(Data records)
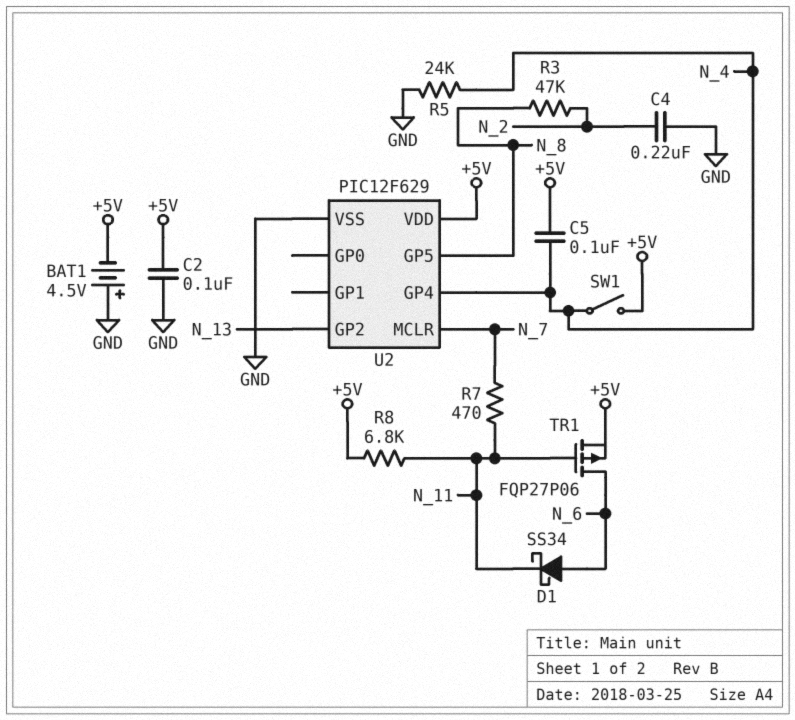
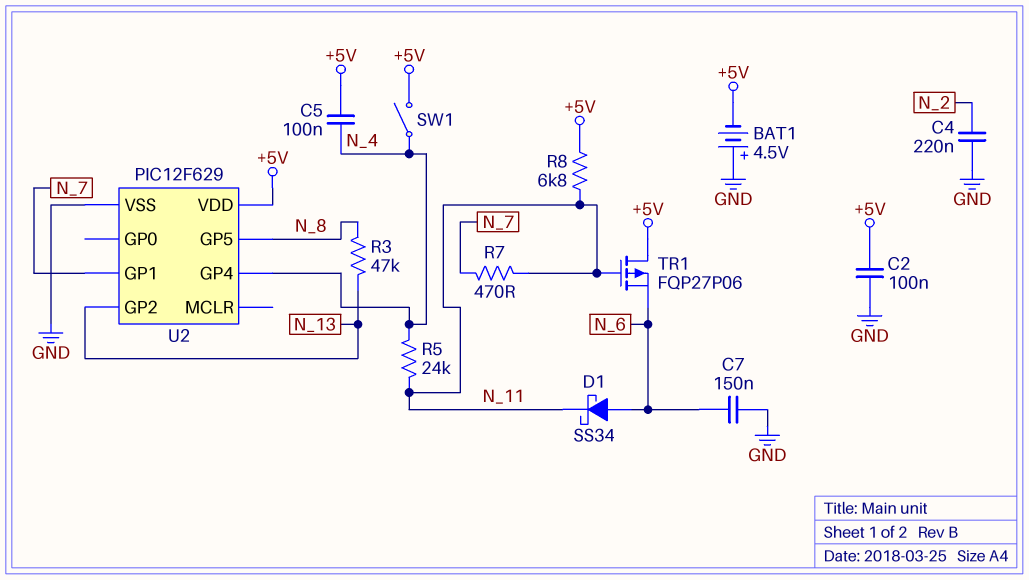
C7: none -> 150nF (GND, N_6)
R3: 47k (N_2, N_8) -> 47k (N_8, N_13)
R5: 24k (GND, N_4) -> 24k (N_4, N_11)
TR1: PMOS FQP27P06 (G N_11, D N_6, S +5V) -> PMOS FQP27P06 (G N_11, D +5V, S N_6)
U2 pin GP1: none -> N_7
U2 pin MCLR: N_7 -> none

• [REQUIRED WORK] Reproduce each line of the records in which "none" appears.

• [TASK ANSWER]
C7: none -> 150nF (GND, N_6)
U2 pin GP1: none -> N_7
U2 pin MCLR: N_7 -> none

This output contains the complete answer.